## Job item
Here are the records. Write out exactly the lines between the one holding "none -> white cap [479,402,594,521]" and the one holding "none -> yellow dice [717,447,804,540]", inclusive.

## Supplied records
--- --- ---

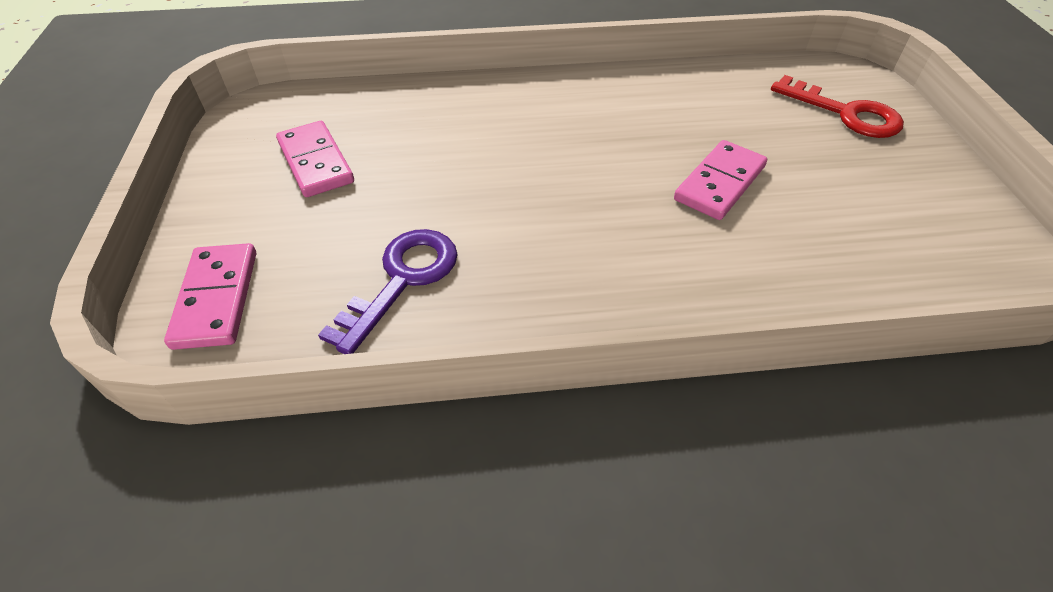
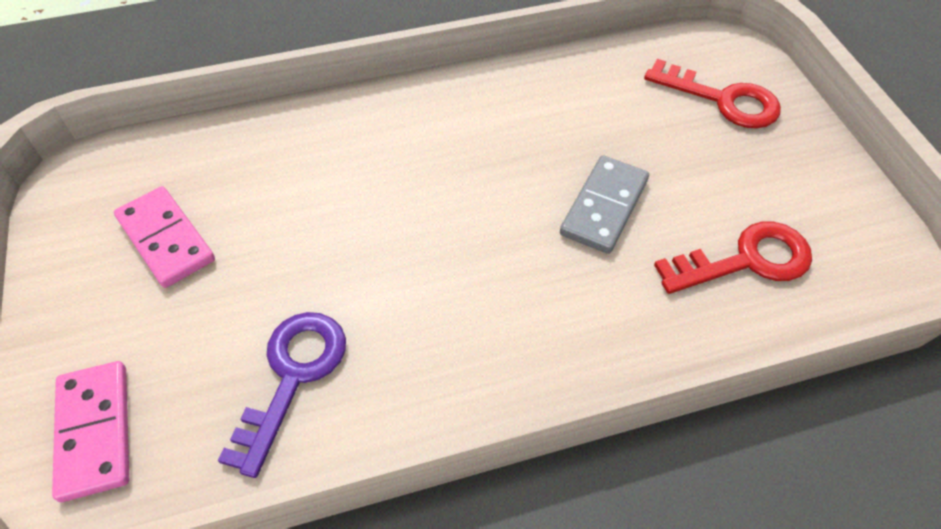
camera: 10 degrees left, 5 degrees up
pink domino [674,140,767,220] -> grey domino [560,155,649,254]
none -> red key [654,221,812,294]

--- --- ---

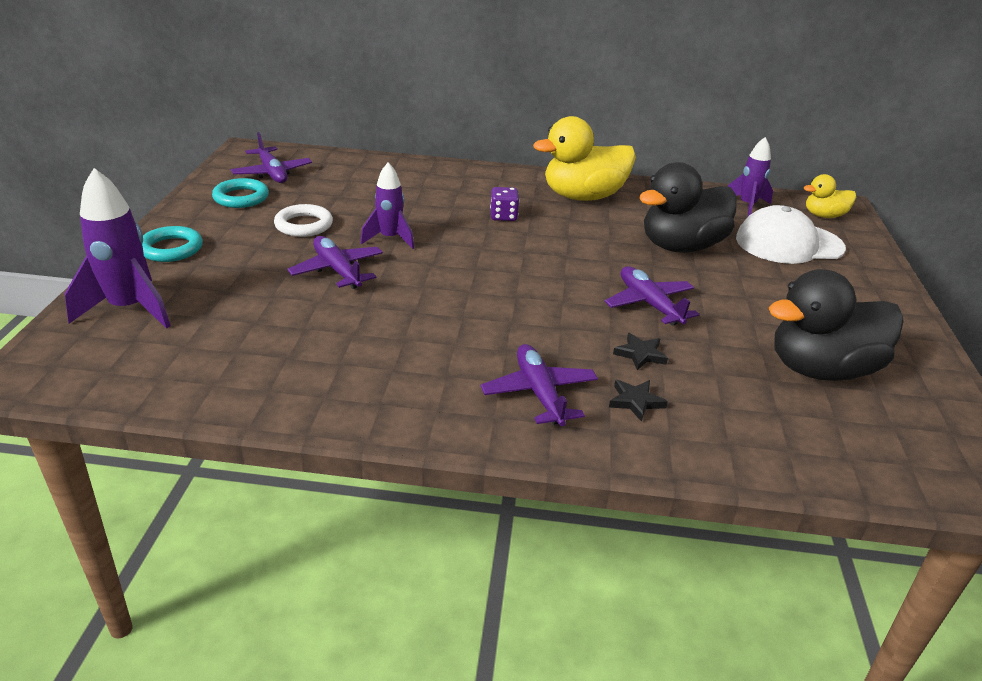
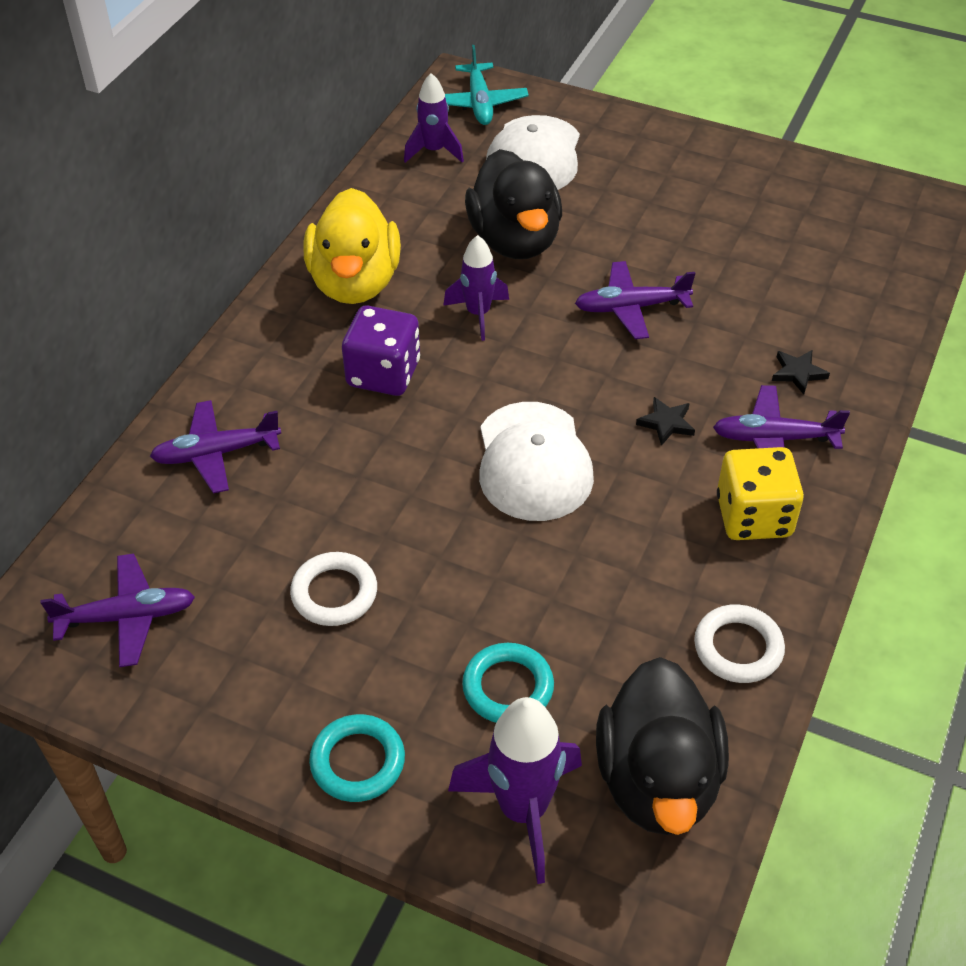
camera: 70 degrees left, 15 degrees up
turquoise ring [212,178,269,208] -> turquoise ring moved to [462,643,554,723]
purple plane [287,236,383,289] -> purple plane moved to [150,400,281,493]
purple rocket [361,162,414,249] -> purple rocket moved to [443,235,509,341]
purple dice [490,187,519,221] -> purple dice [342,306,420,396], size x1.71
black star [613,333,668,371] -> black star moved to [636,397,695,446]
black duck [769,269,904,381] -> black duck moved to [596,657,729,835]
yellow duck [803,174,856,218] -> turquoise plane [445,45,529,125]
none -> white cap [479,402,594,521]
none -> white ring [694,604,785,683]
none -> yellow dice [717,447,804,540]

--- --- ---

## Written answer
none -> white cap [479,402,594,521]
none -> white ring [694,604,785,683]
none -> yellow dice [717,447,804,540]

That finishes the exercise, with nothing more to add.